#### What the exercise asks
What is needed is an exact reproduction of the listing, without its pictures.

#### Data shown
········

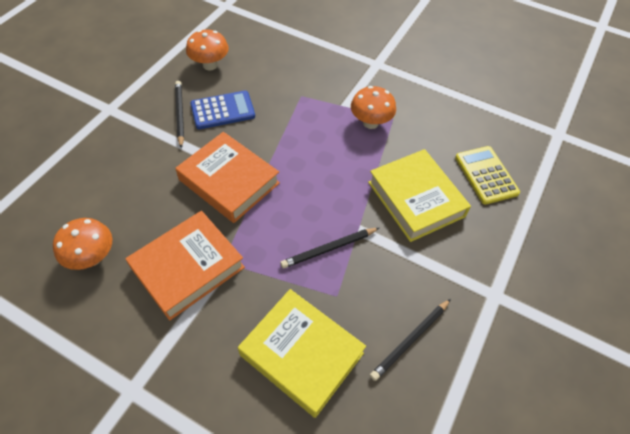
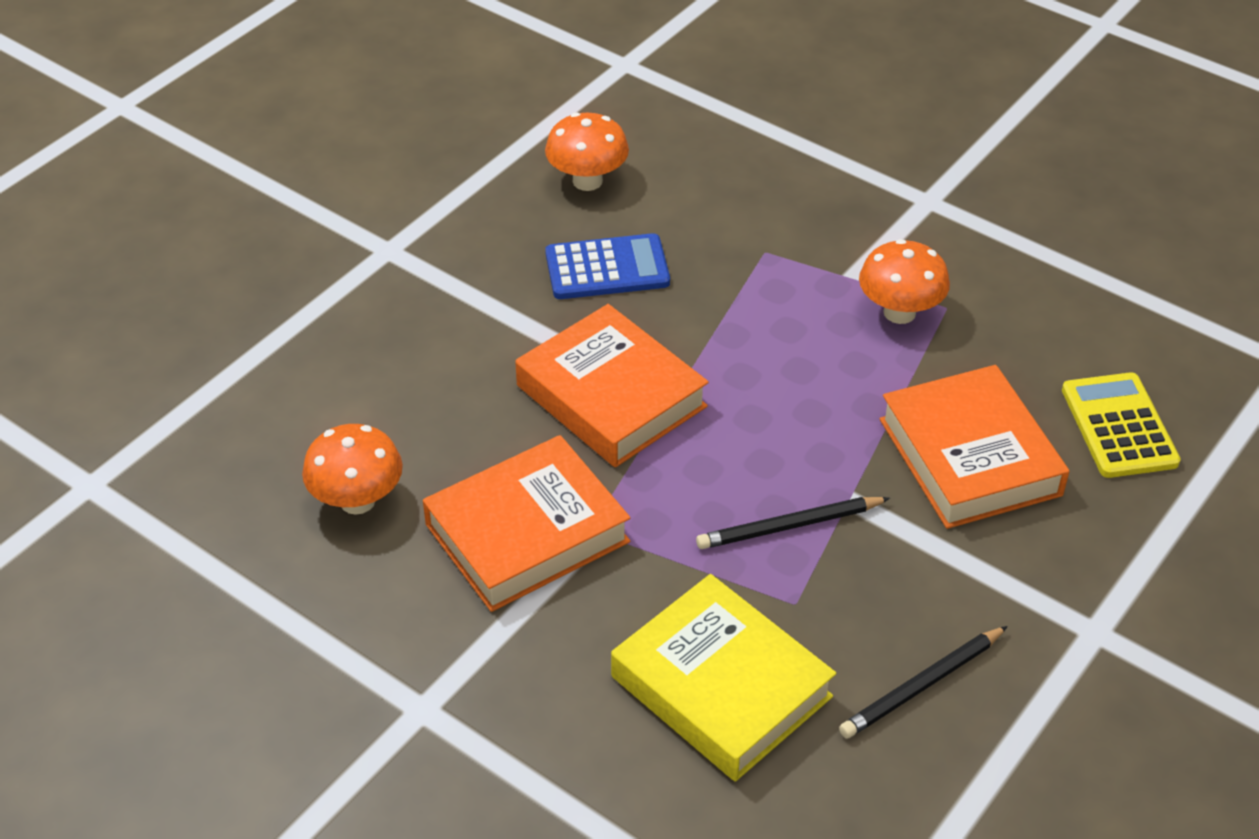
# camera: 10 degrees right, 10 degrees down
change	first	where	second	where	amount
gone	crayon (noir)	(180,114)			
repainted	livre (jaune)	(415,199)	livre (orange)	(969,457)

········

#### Answer to this task
# camera: 10 degrees right, 10 degrees down
change	first	where	second	where	amount
gone	crayon (noir)	(180,114)			
repainted	livre (jaune)	(415,199)	livre (orange)	(969,457)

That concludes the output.